AIM OF THE EXERCISE: Any images in the material are to be dropped while every line is retyped exactly.

DATA:

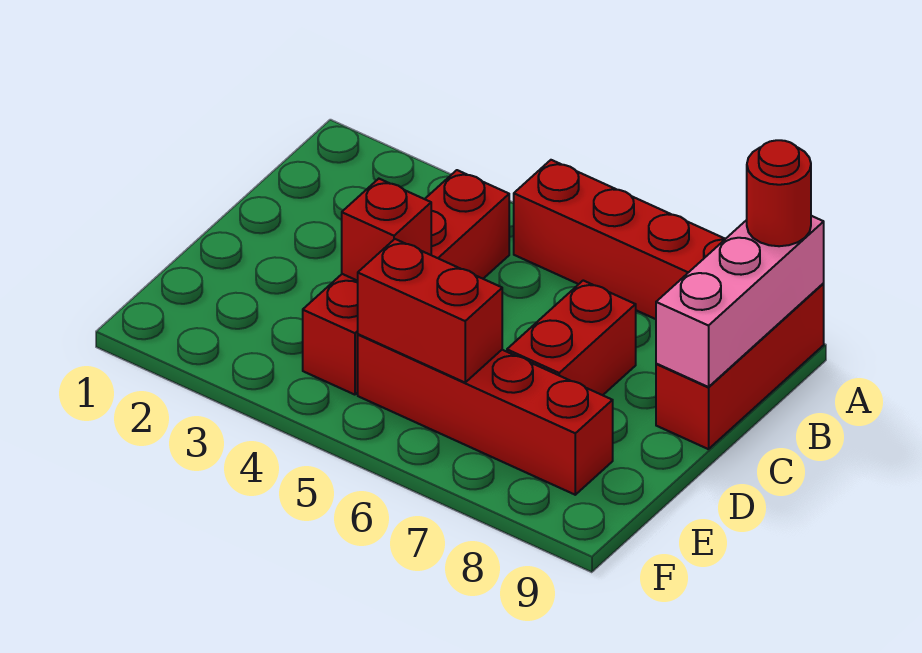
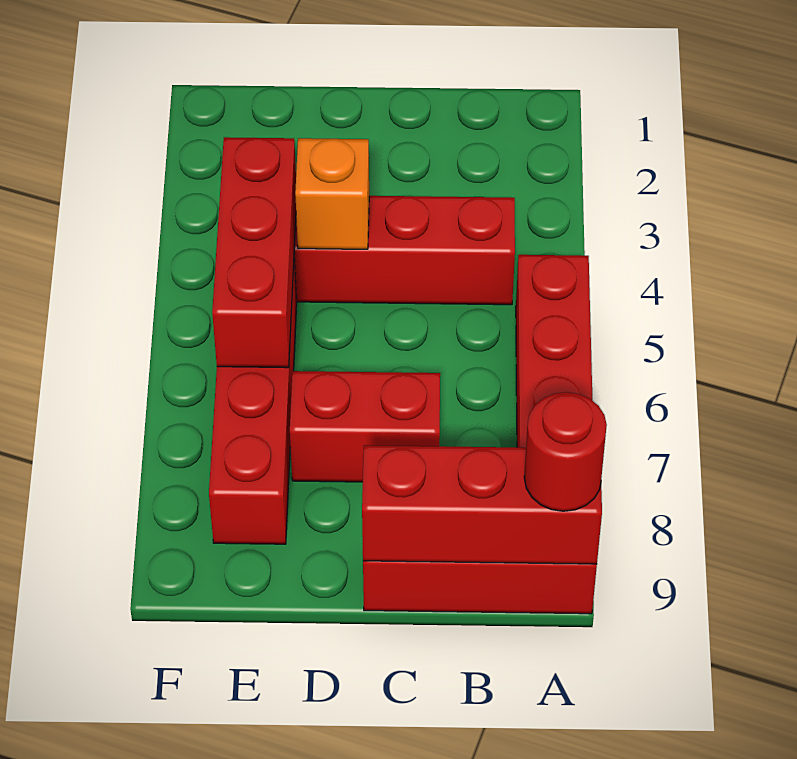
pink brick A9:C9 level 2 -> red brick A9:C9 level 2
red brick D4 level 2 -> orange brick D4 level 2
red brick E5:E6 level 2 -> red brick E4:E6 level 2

OUTPUT BELOW:
pink brick A9:C9 level 2 -> red brick A9:C9 level 2
red brick D4 level 2 -> orange brick D4 level 2
red brick E5:E6 level 2 -> red brick E4:E6 level 2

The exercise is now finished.